## About this exercise
From the line with "none -> yellow brick F4:H4 level 1" through the line with "none -> yellow brick J7 level 1", repeat the entries verbatim, both end lines included, and add nothing.

─── Dataset entries ───

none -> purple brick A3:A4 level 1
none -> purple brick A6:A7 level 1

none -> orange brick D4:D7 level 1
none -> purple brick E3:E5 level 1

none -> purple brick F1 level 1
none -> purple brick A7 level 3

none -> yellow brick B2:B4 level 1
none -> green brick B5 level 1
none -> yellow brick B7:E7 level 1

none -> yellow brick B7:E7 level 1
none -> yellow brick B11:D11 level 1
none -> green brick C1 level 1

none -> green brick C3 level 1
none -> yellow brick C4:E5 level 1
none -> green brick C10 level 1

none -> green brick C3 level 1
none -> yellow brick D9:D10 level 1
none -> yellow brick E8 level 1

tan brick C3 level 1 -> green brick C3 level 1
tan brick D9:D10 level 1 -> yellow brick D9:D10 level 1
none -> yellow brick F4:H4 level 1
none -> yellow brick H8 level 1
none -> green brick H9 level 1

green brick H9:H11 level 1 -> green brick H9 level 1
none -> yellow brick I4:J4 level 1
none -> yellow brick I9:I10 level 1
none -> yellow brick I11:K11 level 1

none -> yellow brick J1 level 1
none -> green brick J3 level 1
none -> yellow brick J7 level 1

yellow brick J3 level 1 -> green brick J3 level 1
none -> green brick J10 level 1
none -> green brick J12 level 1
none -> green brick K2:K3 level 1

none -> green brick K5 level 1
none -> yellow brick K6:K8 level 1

───

## Solution to this problem
none -> yellow brick F4:H4 level 1
none -> yellow brick H8 level 1
none -> green brick H9 level 1

green brick H9:H11 level 1 -> green brick H9 level 1
none -> yellow brick I4:J4 level 1
none -> yellow brick I9:I10 level 1
none -> yellow brick I11:K11 level 1

none -> yellow brick J1 level 1
none -> green brick J3 level 1
none -> yellow brick J7 level 1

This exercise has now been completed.